### Given data

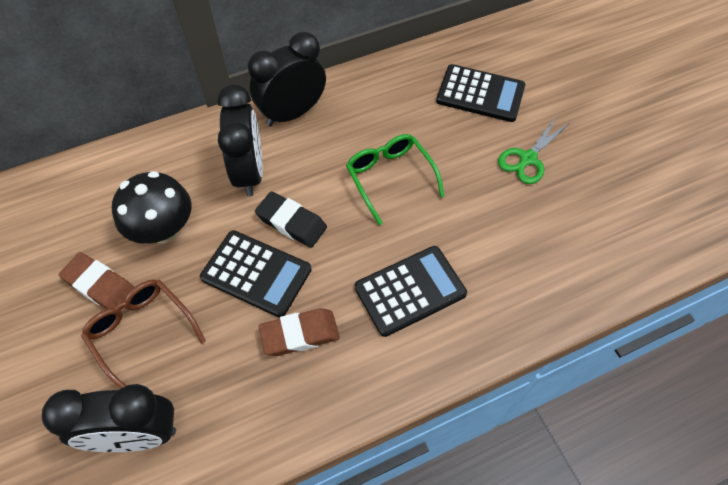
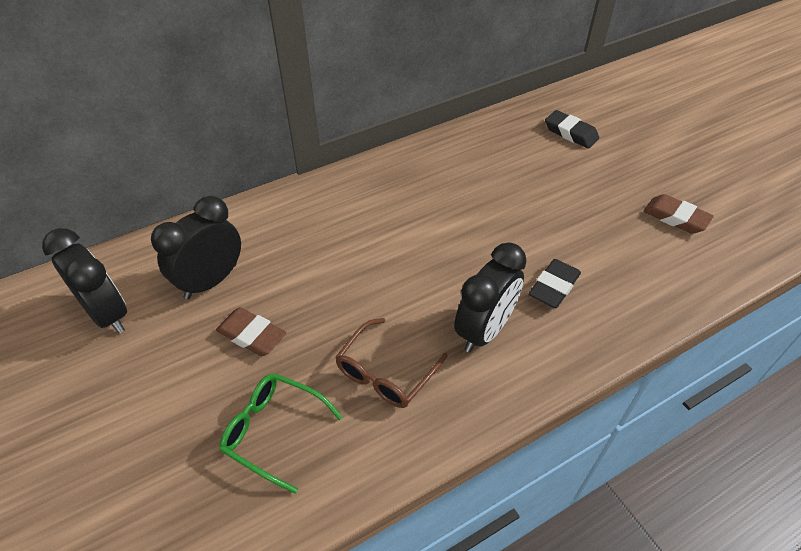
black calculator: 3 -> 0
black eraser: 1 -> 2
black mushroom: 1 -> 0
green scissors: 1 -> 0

...

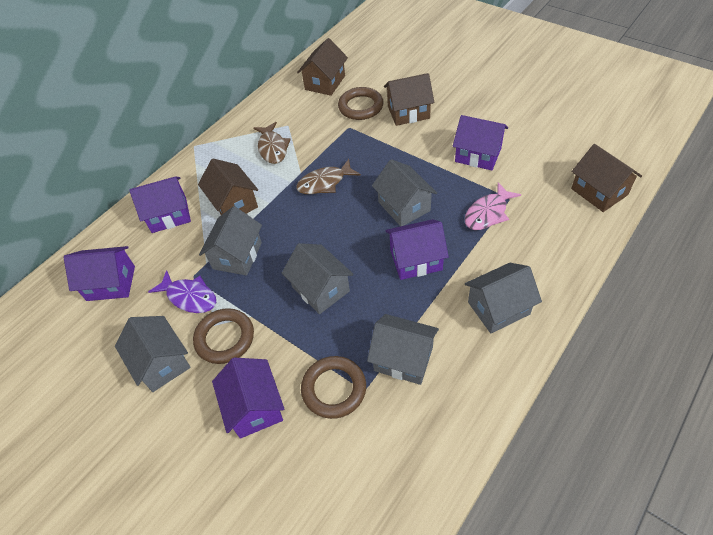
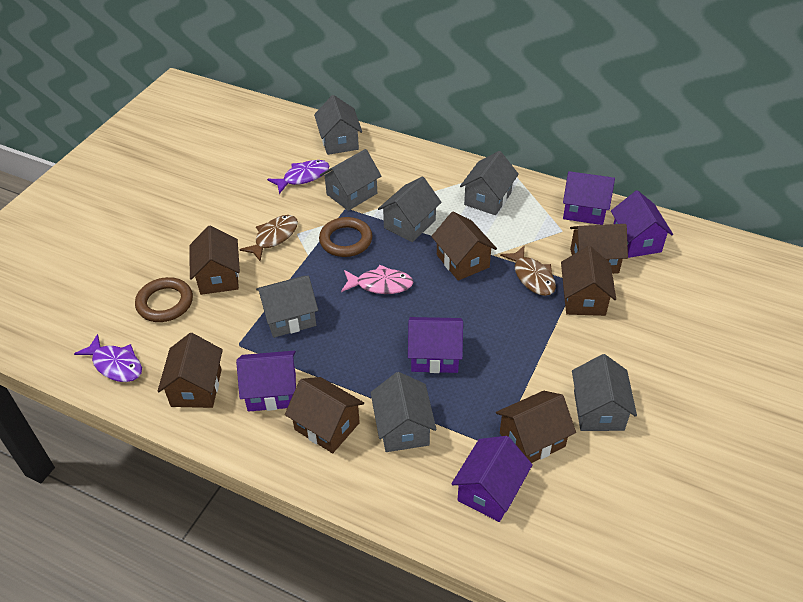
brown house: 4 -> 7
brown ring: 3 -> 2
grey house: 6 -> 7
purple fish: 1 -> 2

### Work request
Every line above that holds "black" should be copied out.

### Written response
black calculator: 3 -> 0
black eraser: 1 -> 2
black mushroom: 1 -> 0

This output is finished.